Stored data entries
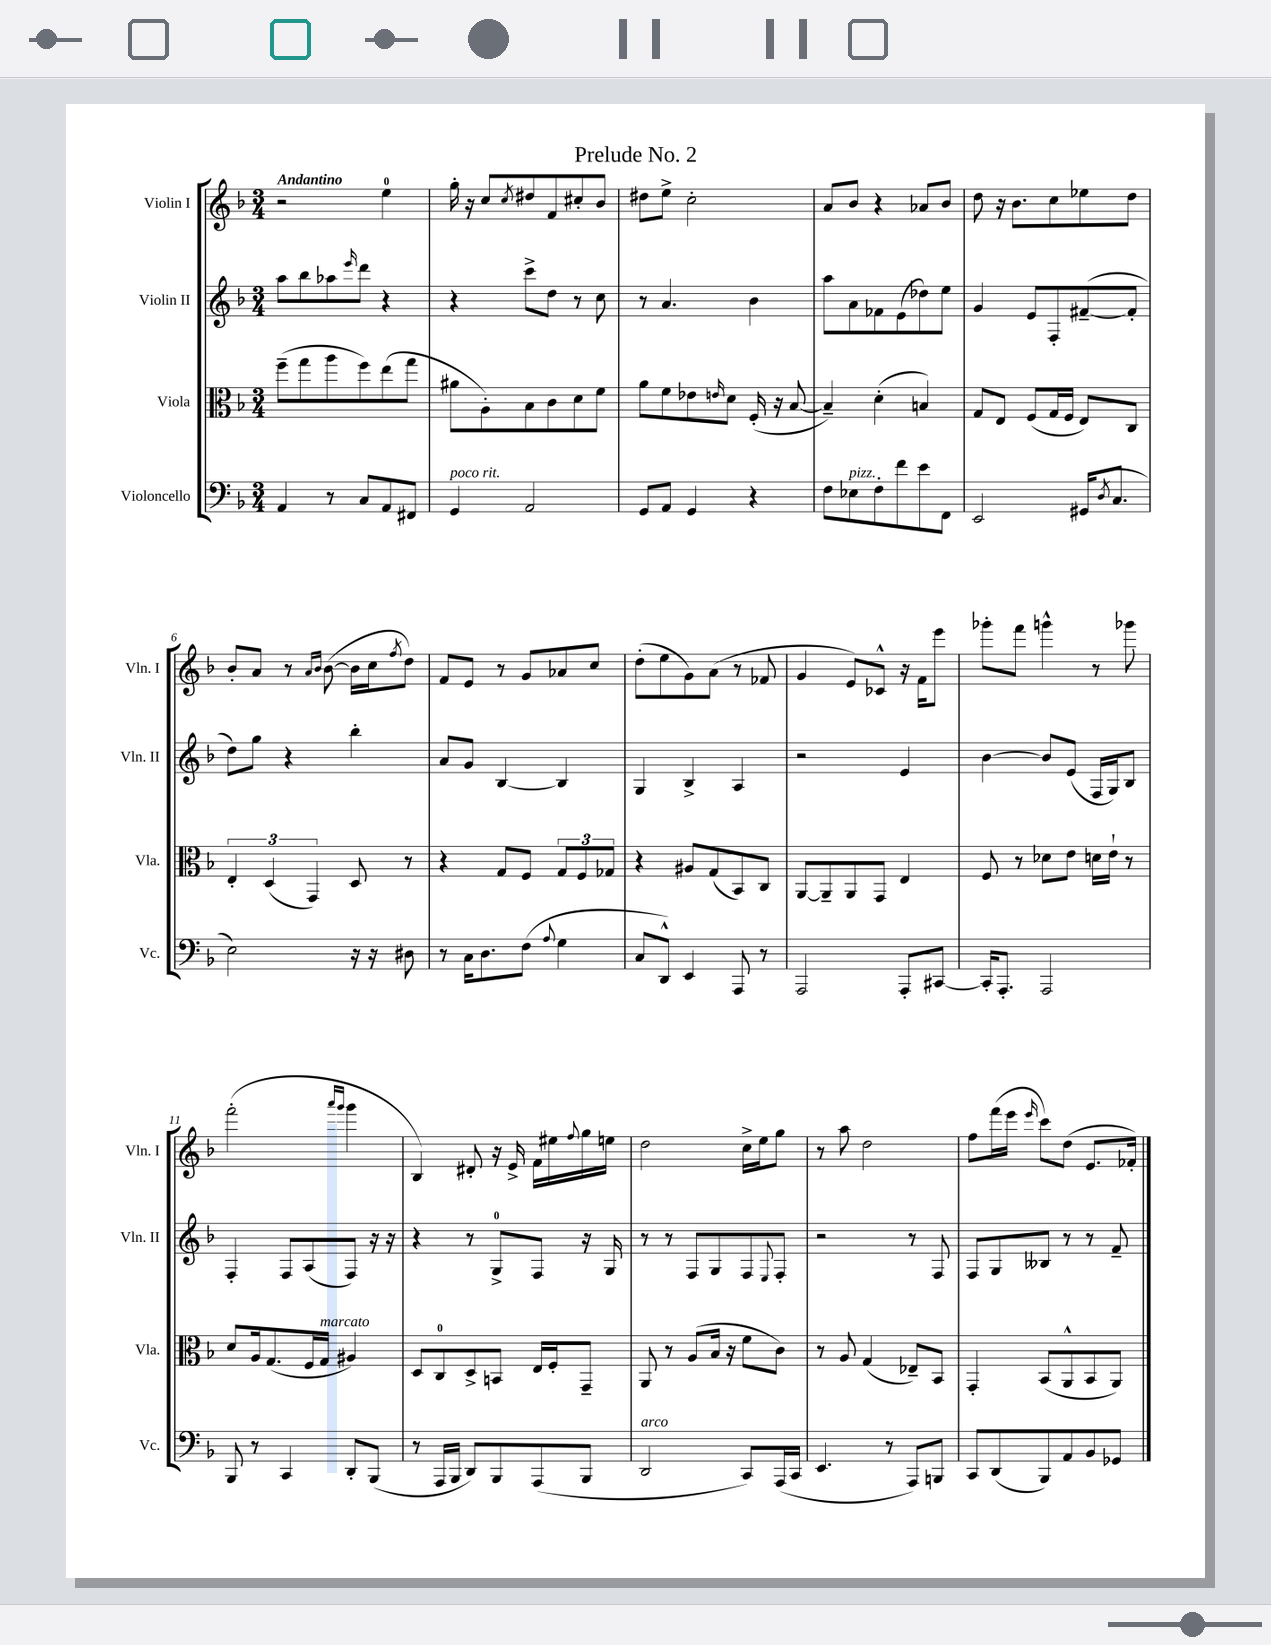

**kern	**kern	**kern	**kern
*staff4	*staff3	*staff2	*staff1
*clefF4	*clefC3	*clefG2	*clefG2
*k[b-]	*k[b-]	*k[b-]	*k[b-]
*M3/4	*M3/4	*M3/4	*M3/4
4AA	(8ff~	8aa	2r
.	8gg	8bb-	.
8r	8aa	8aa-	.
.	.	16qqeee	.
8C	8ff)	8ddd	.
8AA	(8ee	4r	4ee
8FF#	8gg	.	.
=	=	=	=
4GG	8a#	4r	16gg'
.	.	.	16r
.	8A')	.	8cc
.	.	.	8qcc
2AA	8B-	8ccc^	8dd#
.	8c	8dd	8f
.	8d	8r	8cc#'
.	8f	8cc	8b-
=	=	=	=
8GG	8a	8r	8dd#
8AA	8f	4.a	8ee^
4GG	8e-	.	2cc'
.	16qqe	.	.
.	8d	.	.
4r	(16F'	4b-	.
.	16r	.	.
.	[8B-	.	.
=	=	=	=
8F	4B-~])	8aa	8a
8E-	.	8a	8b-
8F'	(4d'	8f-	4r
8f	.	(8e	.
8e	4B)	8dd-)	8a-
8FF	.	8ee	8b-
=	=	=	=
2EE	8G	4g	8dd
.	8E	.	16r
.	.	.	8.b-
.	(8F	8e	.
.	16G	8F'	8cc
.	16F	.	.
(16GG#	8E)	([8f#~	8ee-
8qD	.	.	.
8.C	.	.	.
.	8C	8f#']	8dd
=	=	=	=
2E)	6E'	8dd)	8b-'
.	.	8gg	8a
.	(6D	.	.
.	.	4r	8r
.	6GG)	.	.
.	.	.	16qqa
.	.	.	16qqb-
.	.	.	([8b-
16r	8D	4bb-'	16b-]
16r	.	.	16cc
.	.	.	8qff
8D#	8r	.	8dd)
=	=	=	=
8r	4r	8a	8f
16C	.	8g	8e
8.D	.	.	.
.	8G	[4B-	8r
(8F	8F	.	8g
8qqA	.	.	.
4G	12G	4B-]	8a-
.	12F	.	.
.	.	.	8cc
.	12G-	.	.
=	=	=	=
8C	4r	4G	(8dd'
8DD^^)	.	.	8ee
4EE	8A#	4B-^	8g)
.	(8G	.	(8a
8AAA	8BB-)	4A	8r
8r	8C	.	8f-
=	=	=	=
2AAA	[8AA	2r	4g
.	8AA~]	.	.
.	8AA	.	8e)
.	8GG	.	8c-^^
8AAA'	4E	4e	16r
.	.	.	16f
[8CC#	.	.	8eee
=	=	=	=
16CC#']	8F	[4b-	8ggg-'
8.AAA'	.	.	.
.	8r	.	8fff
2AAA	8d-	8b-]	4ggg^^
.	8e	(8e	.
.	16d	16F	8r
.	16e`	16G)	.
.	8r	8B-	8ggg-
=	=	=	=
8BBB-	8d	4F'	(2fff'
8r	16A	.	.
.	(8.G	.	.
4CC	.	8F	.
.	16F	(8A	.
.	16G	.	.
.	.	.	16qqaaa
.	.	.	16qqggg
8DD'	4A#)	8F)	4ggg
(8BBB-	.	16r	.
.	.	16r	.
=	=	=	=
8r	8D	4r	4B-)
16AAA	8C	.	.
16BBB-	.	.	.
8DD)	8D^	8r	8d#'
8BBB-	8BB	8G^	16r
.	.	.	16e^
(8AAA	16E	8F	16f
.	16F'	.	16ee#
.	.	.	8qqff
8BBB-	8GG~	16r	16gg
.	.	16G	16ee
=	=	=	=
2DD	8AA	8r	2dd
.	8r	8r	.
.	(8A	8F	.
.	16B-	8G	.
.	16r	.	.
8CC)	8f	8F	16cc^
.	.	.	16ee
.	.	8qqE	.
(16AAA	8c)	8F'	8gg
16CC	.	.	.
=	=	=	=
4.EE	8r	2r	8r
.	8A	.	8aa
.	(4G	.	2dd
8r	.	.	.
8AAA)	8E-~)	8r	.
8BBB	8BB-	8F	.
=	=	=	=
8CC	4GG'	8F	8ff
(8DD	.	8G	(16fff
.	.	.	16eee
.	.	.	16qqeee
8BBB-)	(8BB-	8B--	8ccc)
8AA	8AA^^	8r	(8dd
8BB-	8BB-	8r	8.e
8GG-	8AA)	8f~	.
.	.	.	16f-')
==	==	==	==
*-	*-	*-	*-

» To be done: Render every line of the material as a JSON list of strings, one string per line, skipping blank lines and leaving out the picture.

» Answer to the task:
[
  "**kern\t**kern\t**kern\t**kern",
  "*staff4\t*staff3\t*staff2\t*staff1",
  "*clefF4\t*clefC3\t*clefG2\t*clefG2",
  "*k[b-]\t*k[b-]\t*k[b-]\t*k[b-]",
  "*M3/4\t*M3/4\t*M3/4\t*M3/4",
  "4AA\t(8ff~\t8aa\t2r",
  ".\t8gg\t8bb-\t.",
  "8r\t8aa\t8aa-\t.",
  ".\t.\t16qqeee\t.",
  "8C\t8ff)\t8ddd\t.",
  "8AA\t(8ee\t4r\t4ee",
  "8FF#\t8gg\t.\t.",
  "=\t=\t=\t=",
  "4GG\t8a#\t4r\t16gg'",
  ".\t.\t.\t16r",
  ".\t8A')\t.\t8cc",
  ".\t.\t.\t8qcc",
  "2AA\t8B-\t8ccc^\t8dd#",
  ".\t8c\t8dd\t8f",
  ".\t8d\t8r\t8cc#'",
  ".\t8f\t8cc\t8b-",
  "=\t=\t=\t=",
  "8GG\t8a\t8r\t8dd#",
  "8AA\t8f\t4.a\t8ee^",
  "4GG\t8e-\t.\t2cc'",
  ".\t16qqe\t.\t.",
  ".\t8d\t.\t.",
  "4r\t(16F'\t4b-\t.",
  ".\t16r\t.\t.",
  ".\t[8B-\t.\t.",
  "=\t=\t=\t=",
  "8F\t4B-~])\t8aa\t8a",
  "8E-\t.\t8a\t8b-",
  "8F'\t(4d'\t8f-\t4r",
  "8f\t.\t(8e\t.",
  "8e\t4B)\t8dd-)\t8a-",
  "8FF\t.\t8ee\t8b-",
  "=\t=\t=\t=",
  "2EE\t8G\t4g\t8dd",
  ".\t8E\t.\t16r",
  ".\t.\t.\t8.b-",
  ".\t(8F\t8e\t.",
  ".\t16G\t8F'\t8cc",
  ".\t16F\t.\t.",
  "(16GG#\t8E)\t([8f#~\t8ee-",
  "8qD\t.\t.\t.",
  "8.C\t.\t.\t.",
  ".\t8C\t8f#']\t8dd",
  "=\t=\t=\t=",
  "2E)\t6E'\t8dd)\t8b-'",
  ".\t.\t8gg\t8a",
  ".\t(6D\t.\t.",
  ".\t.\t4r\t8r",
  ".\t6GG)\t.\t.",
  ".\t.\t.\t16qqa",
  ".\t.\t.\t16qqb-",
  ".\t.\t.\t([8b-",
  "16r\t8D\t4bb-'\t16b-]",
  "16r\t.\t.\t16cc",
  ".\t.\t.\t8qff",
  "8D#\t8r\t.\t8dd)",
  "=\t=\t=\t=",
  "8r\t4r\t8a\t8f",
  "16C\t.\t8g\t8e",
  "8.D\t.\t.\t.",
  ".\t8G\t[4B-\t8r",
  "(8F\t8F\t.\t8g",
  "8qqA\t.\t.\t.",
  "4G\t12G\t4B-]\t8a-",
  ".\t12F\t.\t.",
  ".\t.\t.\t8cc",
  ".\t12G-\t.\t.",
  "=\t=\t=\t=",
  "8C\t4r\t4G\t(8dd'",
  "8DD^^)\t.\t.\t8ee",
  "4EE\t8A#\t4B-^\t8g)",
  ".\t(8G\t.\t(8a",
  "8AAA\t8BB-)\t4A\t8r",
  "8r\t8C\t.\t8f-",
  "=\t=\t=\t=",
  "2AAA\t[8AA\t2r\t4g",
  ".\t8AA~]\t.\t.",
  ".\t8AA\t.\t8e)",
  ".\t8GG\t.\t8c-^^",
  "8AAA'\t4E\t4e\t16r",
  ".\t.\t.\t16f",
  "[8CC#\t.\t.\t8eee",
  "=\t=\t=\t=",
  "16CC#']\t8F\t[4b-\t8ggg-'",
  "8.AAA'\t.\t.\t.",
  ".\t8r\t.\t8fff",
  "2AAA\t8d-\t8b-]\t4ggg^^",
  ".\t8e\t(8e\t.",
  ".\t16d\t16F\t8r",
  ".\t16e`\t16G)\t.",
  ".\t8r\t8B-\t8ggg-",
  "=\t=\t=\t=",
  "8BBB-\t8d\t4F'\t(2fff'",
  "8r\t16A\t.\t.",
  ".\t(8.G\t.\t.",
  "4CC\t.\t8F\t.",
  ".\t16F\t(8A\t.",
  ".\t16G\t.\t.",
  ".\t.\t.\t16qqaaa",
  ".\t.\t.\t16qqggg",
  "8DD'\t4A#)\t8F)\t4ggg",
  "(8BBB-\t.\t16r\t.",
  ".\t.\t16r\t.",
  "=\t=\t=\t=",
  "8r\t8D\t4r\t4B-)",
  "16AAA\t8C\t.\t.",
  "16BBB-\t.\t.\t.",
  "8DD)\t8D^\t8r\t8d#'",
  "8BBB-\t8BB\t8G^\t16r",
  ".\t.\t.\t16e^",
  "(8AAA\t16E\t8F\t16f",
  ".\t16F'\t.\t16ee#",
  ".\t.\t.\t8qqff",
  "8BBB-\t8GG~\t16r\t16gg",
  ".\t.\t16G\t16ee",
  "=\t=\t=\t=",
  "2DD\t8AA\t8r\t2dd",
  ".\t8r\t8r\t.",
  ".\t(8A\t8F\t.",
  ".\t16B-\t8G\t.",
  ".\t16r\t.\t.",
  "8CC)\t8f\t8F\t16cc^",
  ".\t.\t.\t16ee",
  ".\t.\t8qqE\t.",
  "(16AAA\t8c)\t8F'\t8gg",
  "16CC\t.\t.\t.",
  "=\t=\t=\t=",
  "4.EE\t8r\t2r\t8r",
  ".\t8A\t.\t8aa",
  ".\t(4G\t.\t2dd",
  "8r\t.\t.\t.",
  "8AAA)\t8E-~)\t8r\t.",
  "8BBB\t8BB-\t8F\t.",
  "=\t=\t=\t=",
  "8CC\t4GG'\t8F\t8ff",
  "(8DD\t.\t8G\t(16fff",
  ".\t.\t.\t16eee",
  ".\t.\t.\t16qqeee",
  "8BBB-)\t(8BB-\t8B--\t8ccc)",
  "8AA\t8AA^^\t8r\t(8dd",
  "8BB-\t8BB-\t8r\t8.e",
  "8GG-\t8AA)\t8f~\t.",
  ".\t.\t.\t16f-')",
  "==\t==\t==\t==",
  "*-\t*-\t*-\t*-"
]